§ **YOUR ASSIGNMENT**: Given the records below, set each one down again exactly as it reads.

▬▬▬

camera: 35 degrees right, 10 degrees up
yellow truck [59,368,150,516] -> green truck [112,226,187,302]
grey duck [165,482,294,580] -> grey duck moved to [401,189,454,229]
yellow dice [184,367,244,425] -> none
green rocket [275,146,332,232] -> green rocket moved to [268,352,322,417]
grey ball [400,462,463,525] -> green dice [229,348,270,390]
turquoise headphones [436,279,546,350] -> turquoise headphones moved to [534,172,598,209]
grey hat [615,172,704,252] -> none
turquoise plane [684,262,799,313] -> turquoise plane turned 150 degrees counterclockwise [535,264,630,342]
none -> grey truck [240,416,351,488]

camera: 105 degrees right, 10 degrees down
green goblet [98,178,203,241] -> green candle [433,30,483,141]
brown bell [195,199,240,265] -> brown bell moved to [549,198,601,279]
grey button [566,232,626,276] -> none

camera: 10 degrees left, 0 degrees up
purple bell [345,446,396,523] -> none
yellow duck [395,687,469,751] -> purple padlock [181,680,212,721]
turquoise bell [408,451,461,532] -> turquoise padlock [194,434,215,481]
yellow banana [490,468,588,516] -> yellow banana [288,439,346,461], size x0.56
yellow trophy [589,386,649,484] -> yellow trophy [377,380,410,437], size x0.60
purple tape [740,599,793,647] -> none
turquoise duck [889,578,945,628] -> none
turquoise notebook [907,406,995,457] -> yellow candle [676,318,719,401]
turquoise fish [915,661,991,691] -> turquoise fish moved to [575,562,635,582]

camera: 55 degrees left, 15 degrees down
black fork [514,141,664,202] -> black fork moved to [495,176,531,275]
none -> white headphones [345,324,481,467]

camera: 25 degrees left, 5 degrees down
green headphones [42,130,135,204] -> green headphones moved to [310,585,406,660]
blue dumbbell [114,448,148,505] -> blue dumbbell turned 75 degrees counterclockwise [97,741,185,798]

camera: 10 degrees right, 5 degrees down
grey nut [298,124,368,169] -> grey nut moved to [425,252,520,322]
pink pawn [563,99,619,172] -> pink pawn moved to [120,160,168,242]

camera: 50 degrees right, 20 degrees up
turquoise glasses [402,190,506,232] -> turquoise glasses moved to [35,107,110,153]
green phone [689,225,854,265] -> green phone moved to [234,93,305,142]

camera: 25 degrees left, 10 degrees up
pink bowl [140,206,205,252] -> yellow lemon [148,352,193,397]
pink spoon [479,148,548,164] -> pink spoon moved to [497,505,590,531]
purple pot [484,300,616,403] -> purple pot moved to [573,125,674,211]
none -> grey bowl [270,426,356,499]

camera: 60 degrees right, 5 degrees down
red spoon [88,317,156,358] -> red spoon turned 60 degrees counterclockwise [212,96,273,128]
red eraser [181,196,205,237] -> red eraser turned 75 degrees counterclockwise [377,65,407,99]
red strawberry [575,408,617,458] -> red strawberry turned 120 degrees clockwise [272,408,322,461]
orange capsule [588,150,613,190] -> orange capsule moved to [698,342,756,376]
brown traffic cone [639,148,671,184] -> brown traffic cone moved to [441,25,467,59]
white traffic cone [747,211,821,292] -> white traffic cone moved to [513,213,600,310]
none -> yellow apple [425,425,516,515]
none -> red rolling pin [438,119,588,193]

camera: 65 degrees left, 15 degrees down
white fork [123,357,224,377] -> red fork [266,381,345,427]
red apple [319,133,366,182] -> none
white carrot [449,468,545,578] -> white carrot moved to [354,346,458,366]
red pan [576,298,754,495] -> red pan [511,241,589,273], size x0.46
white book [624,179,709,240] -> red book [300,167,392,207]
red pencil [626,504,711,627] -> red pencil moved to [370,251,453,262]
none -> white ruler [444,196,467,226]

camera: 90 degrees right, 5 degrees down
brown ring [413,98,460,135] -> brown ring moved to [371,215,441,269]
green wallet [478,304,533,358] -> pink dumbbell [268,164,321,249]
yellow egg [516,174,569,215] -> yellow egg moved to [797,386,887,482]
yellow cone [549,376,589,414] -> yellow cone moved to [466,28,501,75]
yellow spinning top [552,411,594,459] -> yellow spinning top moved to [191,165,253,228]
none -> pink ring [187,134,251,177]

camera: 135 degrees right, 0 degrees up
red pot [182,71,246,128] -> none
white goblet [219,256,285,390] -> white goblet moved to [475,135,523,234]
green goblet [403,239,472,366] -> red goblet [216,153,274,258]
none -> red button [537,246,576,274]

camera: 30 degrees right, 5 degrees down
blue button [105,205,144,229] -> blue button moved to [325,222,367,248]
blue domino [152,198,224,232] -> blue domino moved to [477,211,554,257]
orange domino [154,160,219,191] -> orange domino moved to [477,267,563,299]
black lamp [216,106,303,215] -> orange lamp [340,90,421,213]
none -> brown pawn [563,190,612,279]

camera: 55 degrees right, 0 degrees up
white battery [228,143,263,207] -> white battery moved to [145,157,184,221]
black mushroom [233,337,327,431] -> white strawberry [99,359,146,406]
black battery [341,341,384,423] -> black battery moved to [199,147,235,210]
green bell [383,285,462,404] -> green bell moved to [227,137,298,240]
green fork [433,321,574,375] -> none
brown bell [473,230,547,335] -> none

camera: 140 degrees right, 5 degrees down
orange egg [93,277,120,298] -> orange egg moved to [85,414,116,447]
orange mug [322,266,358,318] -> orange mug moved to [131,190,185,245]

▬▬▬

§ **SOLUTION TO THIS TASK**:
camera: 35 degrees right, 10 degrees up
yellow truck [59,368,150,516] -> green truck [112,226,187,302]
grey duck [165,482,294,580] -> grey duck moved to [401,189,454,229]
yellow dice [184,367,244,425] -> none
green rocket [275,146,332,232] -> green rocket moved to [268,352,322,417]
grey ball [400,462,463,525] -> green dice [229,348,270,390]
turquoise headphones [436,279,546,350] -> turquoise headphones moved to [534,172,598,209]
grey hat [615,172,704,252] -> none
turquoise plane [684,262,799,313] -> turquoise plane turned 150 degrees counterclockwise [535,264,630,342]
none -> grey truck [240,416,351,488]

camera: 105 degrees right, 10 degrees down
green goblet [98,178,203,241] -> green candle [433,30,483,141]
brown bell [195,199,240,265] -> brown bell moved to [549,198,601,279]
grey button [566,232,626,276] -> none

camera: 10 degrees left, 0 degrees up
purple bell [345,446,396,523] -> none
yellow duck [395,687,469,751] -> purple padlock [181,680,212,721]
turquoise bell [408,451,461,532] -> turquoise padlock [194,434,215,481]
yellow banana [490,468,588,516] -> yellow banana [288,439,346,461], size x0.56
yellow trophy [589,386,649,484] -> yellow trophy [377,380,410,437], size x0.60
purple tape [740,599,793,647] -> none
turquoise duck [889,578,945,628] -> none
turquoise notebook [907,406,995,457] -> yellow candle [676,318,719,401]
turquoise fish [915,661,991,691] -> turquoise fish moved to [575,562,635,582]

camera: 55 degrees left, 15 degrees down
black fork [514,141,664,202] -> black fork moved to [495,176,531,275]
none -> white headphones [345,324,481,467]

camera: 25 degrees left, 5 degrees down
green headphones [42,130,135,204] -> green headphones moved to [310,585,406,660]
blue dumbbell [114,448,148,505] -> blue dumbbell turned 75 degrees counterclockwise [97,741,185,798]

camera: 10 degrees right, 5 degrees down
grey nut [298,124,368,169] -> grey nut moved to [425,252,520,322]
pink pawn [563,99,619,172] -> pink pawn moved to [120,160,168,242]

camera: 50 degrees right, 20 degrees up
turquoise glasses [402,190,506,232] -> turquoise glasses moved to [35,107,110,153]
green phone [689,225,854,265] -> green phone moved to [234,93,305,142]

camera: 25 degrees left, 10 degrees up
pink bowl [140,206,205,252] -> yellow lemon [148,352,193,397]
pink spoon [479,148,548,164] -> pink spoon moved to [497,505,590,531]
purple pot [484,300,616,403] -> purple pot moved to [573,125,674,211]
none -> grey bowl [270,426,356,499]

camera: 60 degrees right, 5 degrees down
red spoon [88,317,156,358] -> red spoon turned 60 degrees counterclockwise [212,96,273,128]
red eraser [181,196,205,237] -> red eraser turned 75 degrees counterclockwise [377,65,407,99]
red strawberry [575,408,617,458] -> red strawberry turned 120 degrees clockwise [272,408,322,461]
orange capsule [588,150,613,190] -> orange capsule moved to [698,342,756,376]
brown traffic cone [639,148,671,184] -> brown traffic cone moved to [441,25,467,59]
white traffic cone [747,211,821,292] -> white traffic cone moved to [513,213,600,310]
none -> yellow apple [425,425,516,515]
none -> red rolling pin [438,119,588,193]

camera: 65 degrees left, 15 degrees down
white fork [123,357,224,377] -> red fork [266,381,345,427]
red apple [319,133,366,182] -> none
white carrot [449,468,545,578] -> white carrot moved to [354,346,458,366]
red pan [576,298,754,495] -> red pan [511,241,589,273], size x0.46
white book [624,179,709,240] -> red book [300,167,392,207]
red pencil [626,504,711,627] -> red pencil moved to [370,251,453,262]
none -> white ruler [444,196,467,226]

camera: 90 degrees right, 5 degrees down
brown ring [413,98,460,135] -> brown ring moved to [371,215,441,269]
green wallet [478,304,533,358] -> pink dumbbell [268,164,321,249]
yellow egg [516,174,569,215] -> yellow egg moved to [797,386,887,482]
yellow cone [549,376,589,414] -> yellow cone moved to [466,28,501,75]
yellow spinning top [552,411,594,459] -> yellow spinning top moved to [191,165,253,228]
none -> pink ring [187,134,251,177]

camera: 135 degrees right, 0 degrees up
red pot [182,71,246,128] -> none
white goblet [219,256,285,390] -> white goblet moved to [475,135,523,234]
green goblet [403,239,472,366] -> red goblet [216,153,274,258]
none -> red button [537,246,576,274]

camera: 30 degrees right, 5 degrees down
blue button [105,205,144,229] -> blue button moved to [325,222,367,248]
blue domino [152,198,224,232] -> blue domino moved to [477,211,554,257]
orange domino [154,160,219,191] -> orange domino moved to [477,267,563,299]
black lamp [216,106,303,215] -> orange lamp [340,90,421,213]
none -> brown pawn [563,190,612,279]

camera: 55 degrees right, 0 degrees up
white battery [228,143,263,207] -> white battery moved to [145,157,184,221]
black mushroom [233,337,327,431] -> white strawberry [99,359,146,406]
black battery [341,341,384,423] -> black battery moved to [199,147,235,210]
green bell [383,285,462,404] -> green bell moved to [227,137,298,240]
green fork [433,321,574,375] -> none
brown bell [473,230,547,335] -> none

camera: 140 degrees right, 5 degrees down
orange egg [93,277,120,298] -> orange egg moved to [85,414,116,447]
orange mug [322,266,358,318] -> orange mug moved to [131,190,185,245]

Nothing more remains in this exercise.